=== Section Start ===

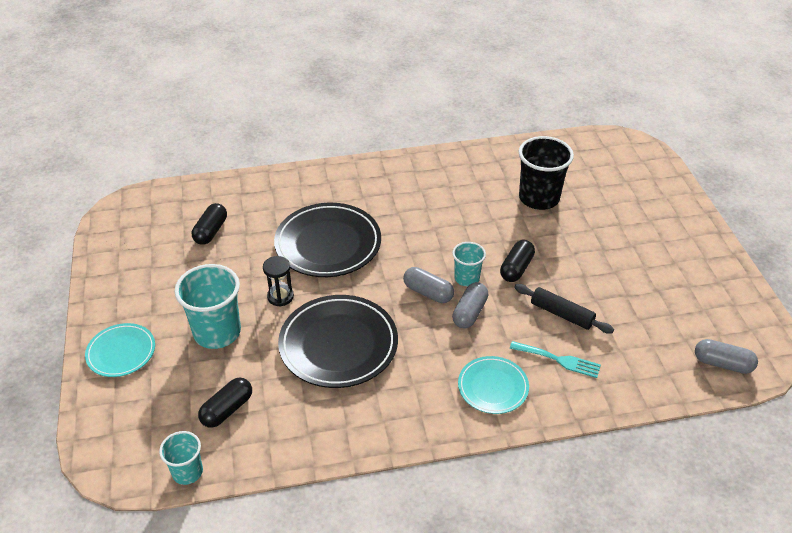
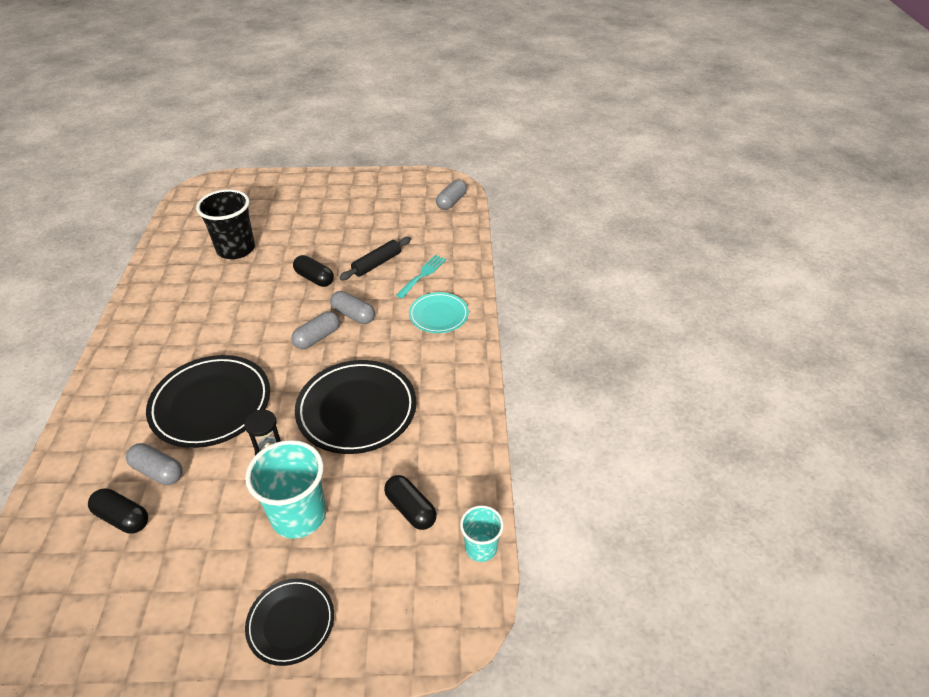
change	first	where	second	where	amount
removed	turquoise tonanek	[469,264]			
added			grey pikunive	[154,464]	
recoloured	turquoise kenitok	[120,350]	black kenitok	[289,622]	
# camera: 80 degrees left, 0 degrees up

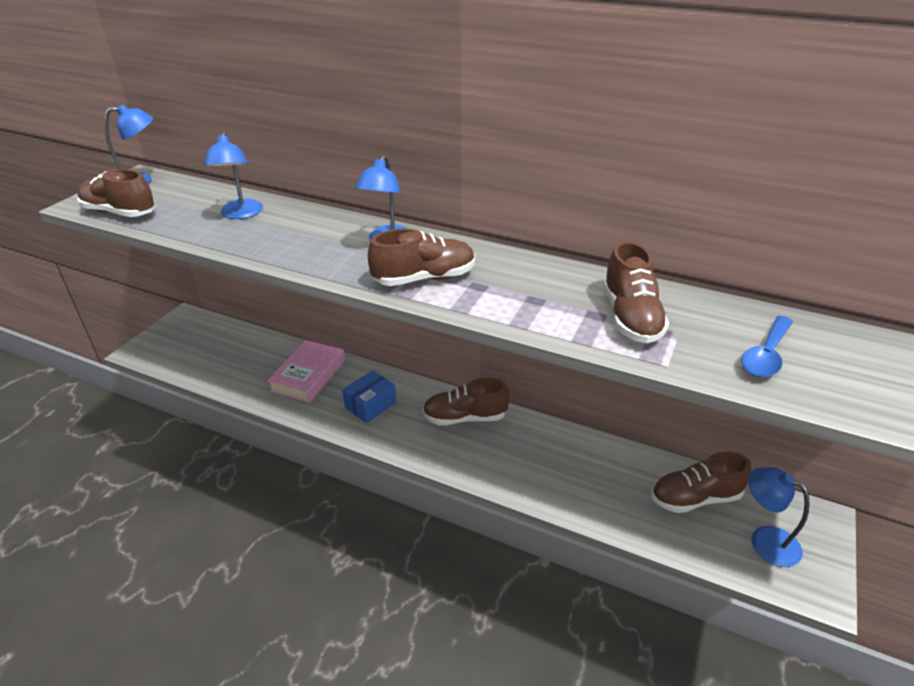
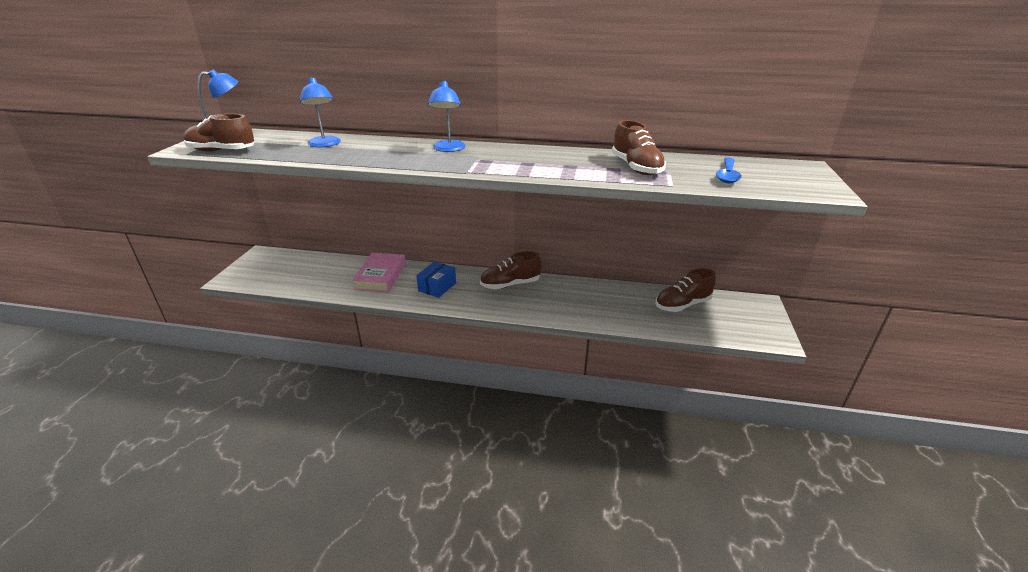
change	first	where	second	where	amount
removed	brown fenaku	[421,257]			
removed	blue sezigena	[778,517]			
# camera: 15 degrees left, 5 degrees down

=== Section End ===
=== Section Start ===

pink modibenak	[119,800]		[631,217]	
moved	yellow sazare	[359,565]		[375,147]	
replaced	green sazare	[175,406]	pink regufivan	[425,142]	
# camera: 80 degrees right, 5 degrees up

=== Section End ===

■ WHAT YOU ARE ASKED TO DO
Provide only the number of lines in the records containing the string "turquoise".

■ SOLUTION FOR THIS PROBLEM
2